*Supplied data:*
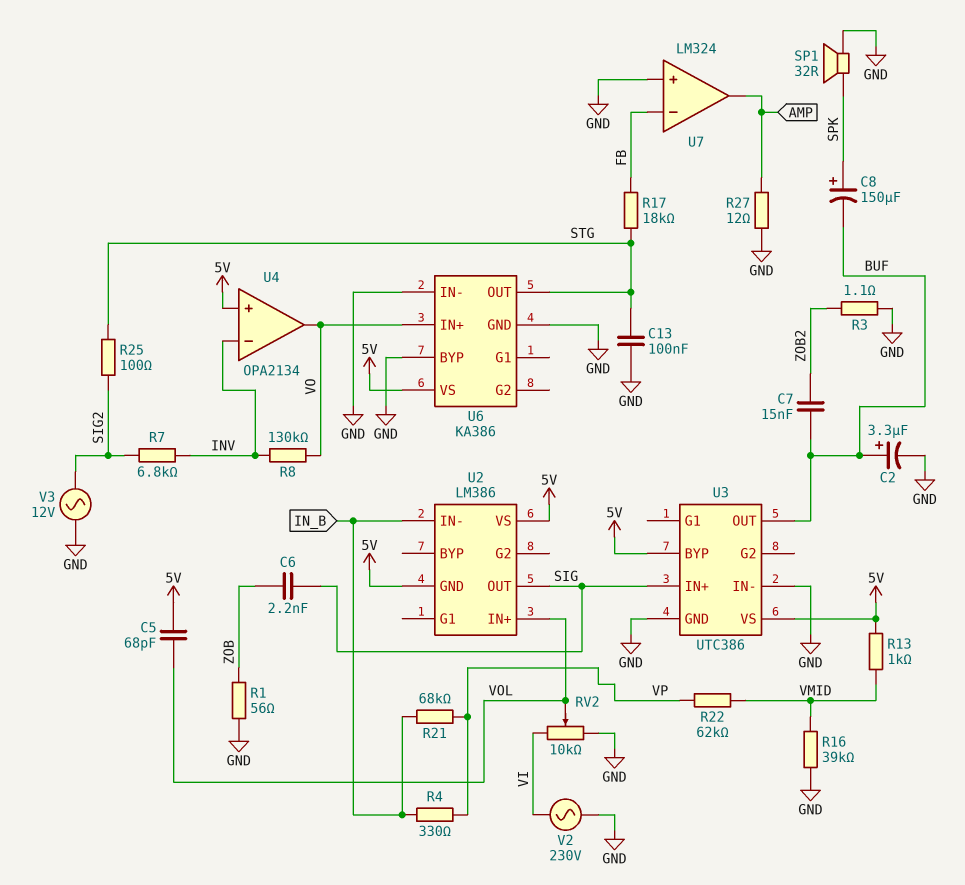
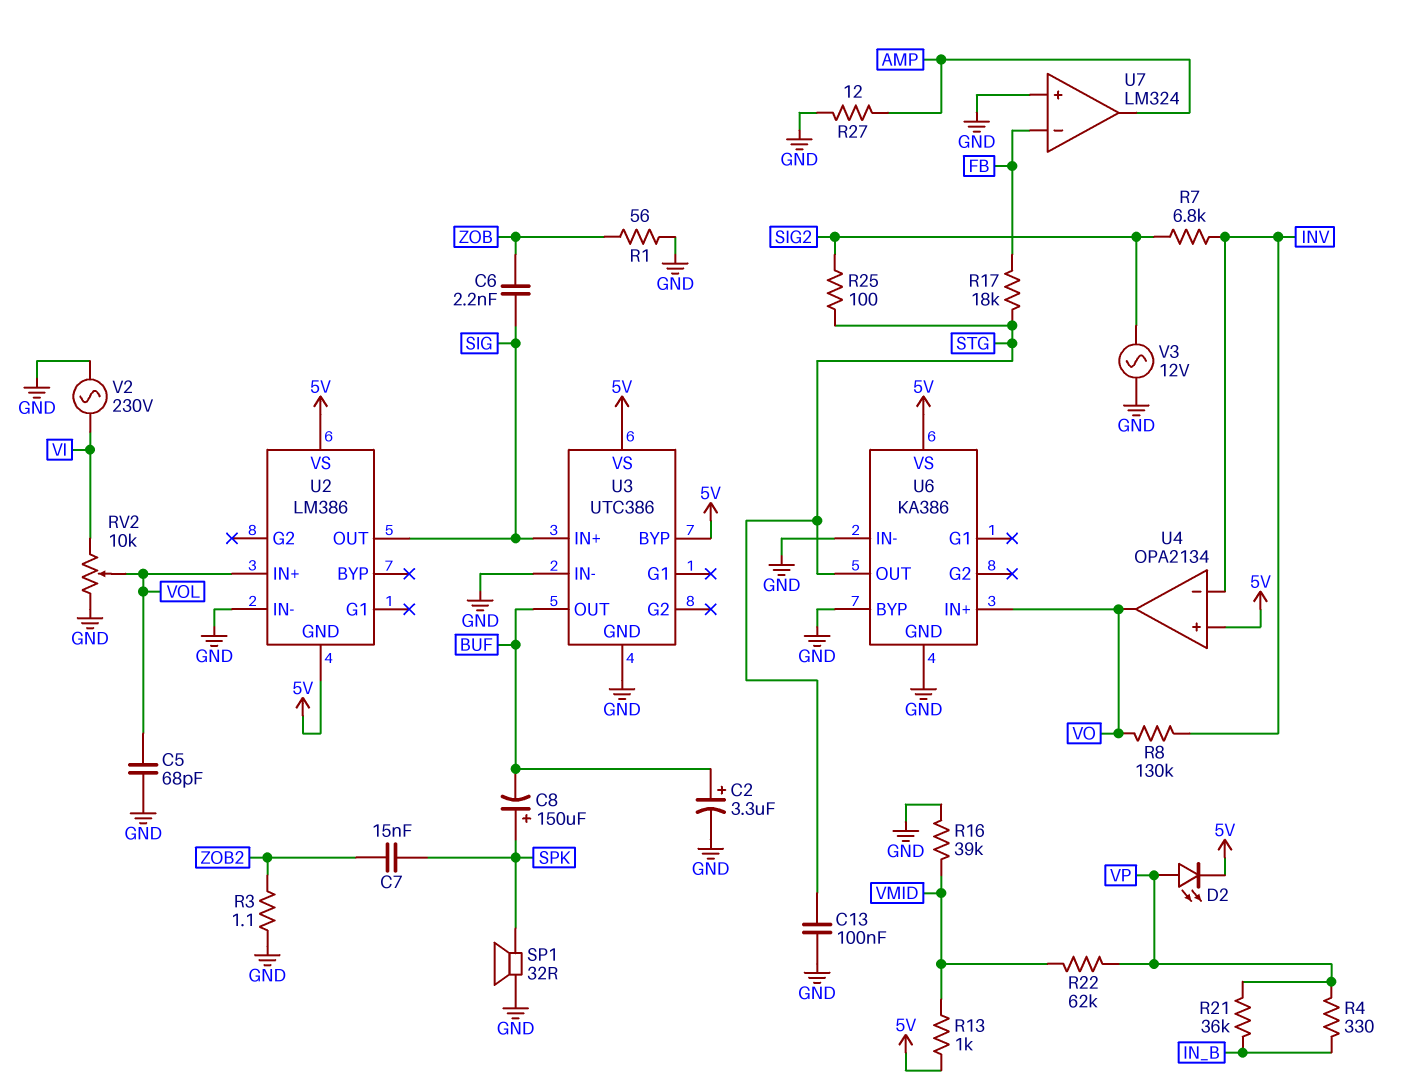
C5: 68pF (5V, VOL) -> 68pF (GND, VOL)
C7: 15nF (BUF, ZOB2) -> 15nF (SPK, ZOB2)
D2: none -> LED (A VP, K 5V)
R21: 68k (IN_B, VP) -> 36k (IN_B, VP)
U2 pin IN-: IN_B -> GND

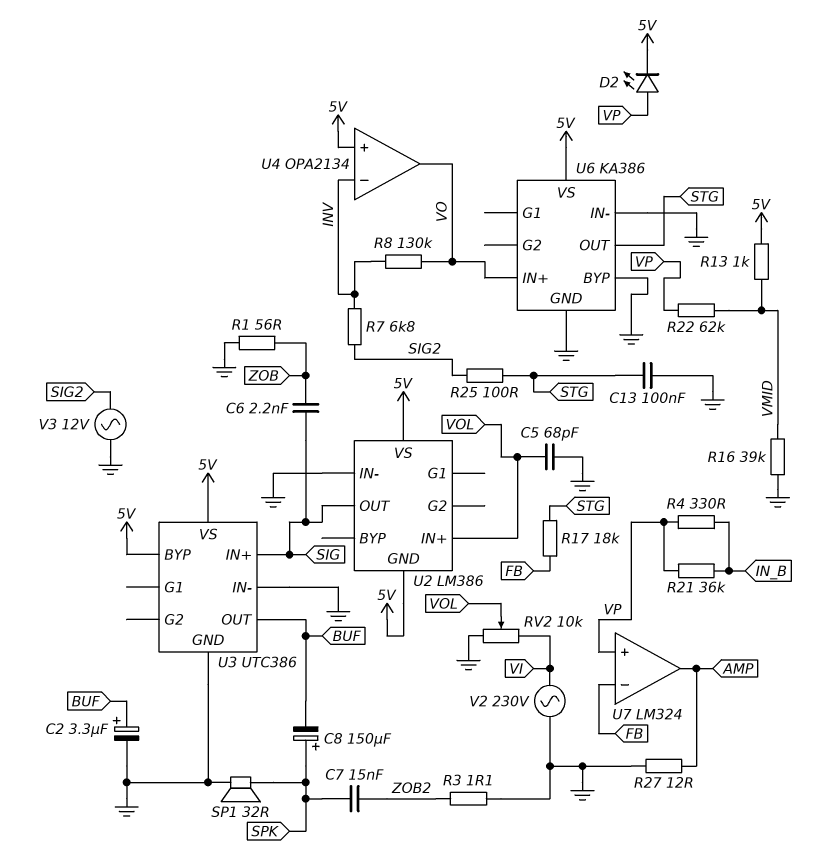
U7 pin in+: GND -> VP

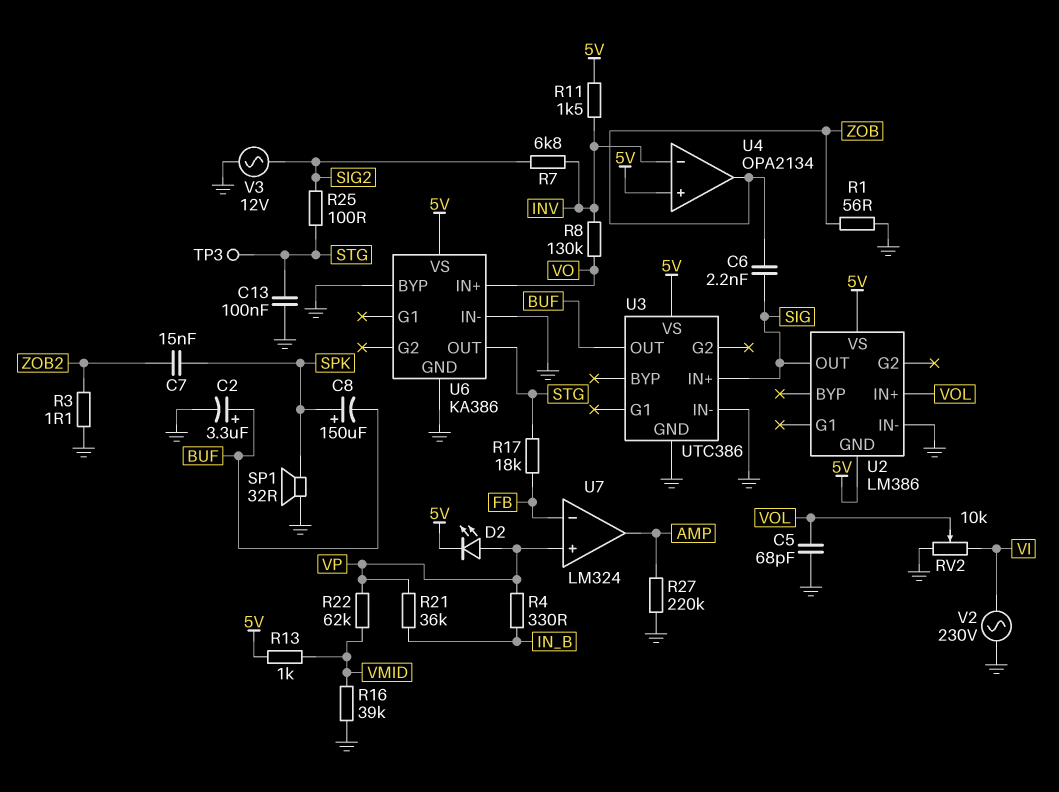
R11: none -> 1.5k (5V, INV)
R27: 12 (AMP, GND) -> 220k (AMP, GND)
TP3: none -> test point (STG)
U3 pin BYP: 5V -> none
U4 pin out: VO -> ZOB

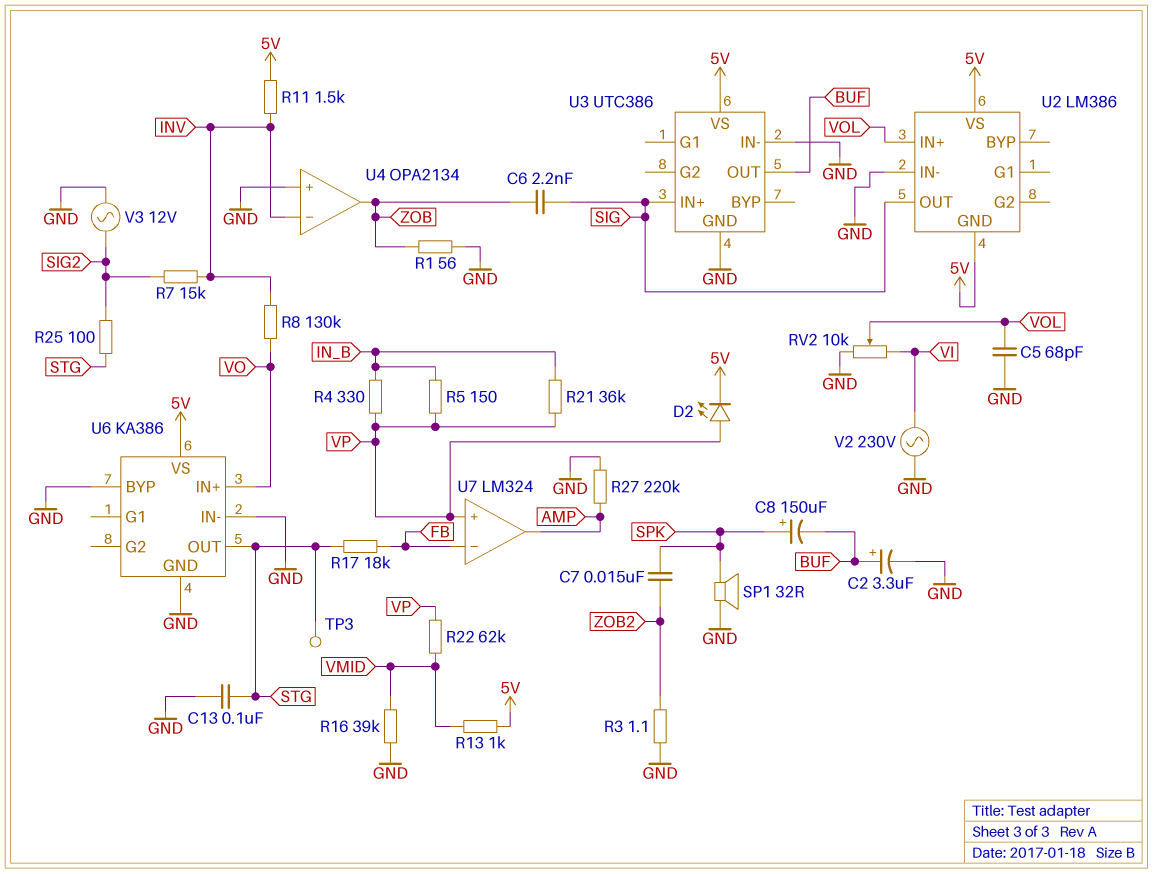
R5: none -> 150 (IN_B, VP)
R7: 6.8k (INV, SIG2) -> 15k (INV, SIG2)
U4 pin in+: 5V -> GND

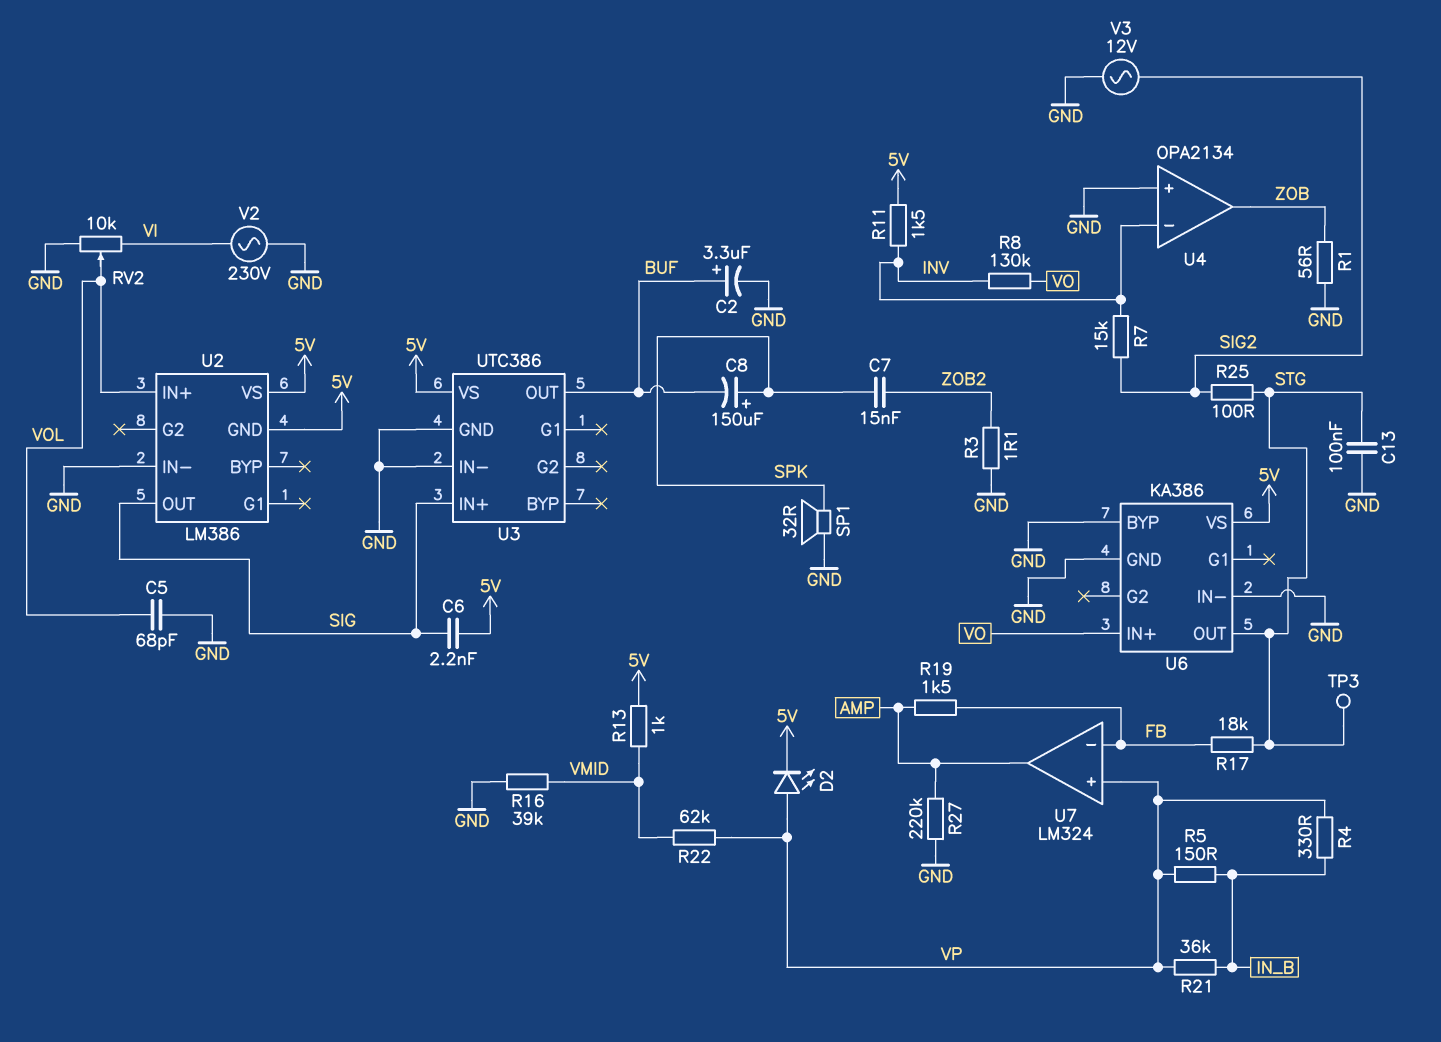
C6: 2.2nF (SIG, ZOB) -> 2.2nF (5V, SIG)
R19: none -> 1.5k (AMP, FB)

*Task brief:*
Look through the entries above; find each line with the word "none" and copy it.

*Written solution:*
D2: none -> LED (A VP, K 5V)
R11: none -> 1.5k (5V, INV)
TP3: none -> test point (STG)
U3 pin BYP: 5V -> none
R5: none -> 150 (IN_B, VP)
R19: none -> 1.5k (AMP, FB)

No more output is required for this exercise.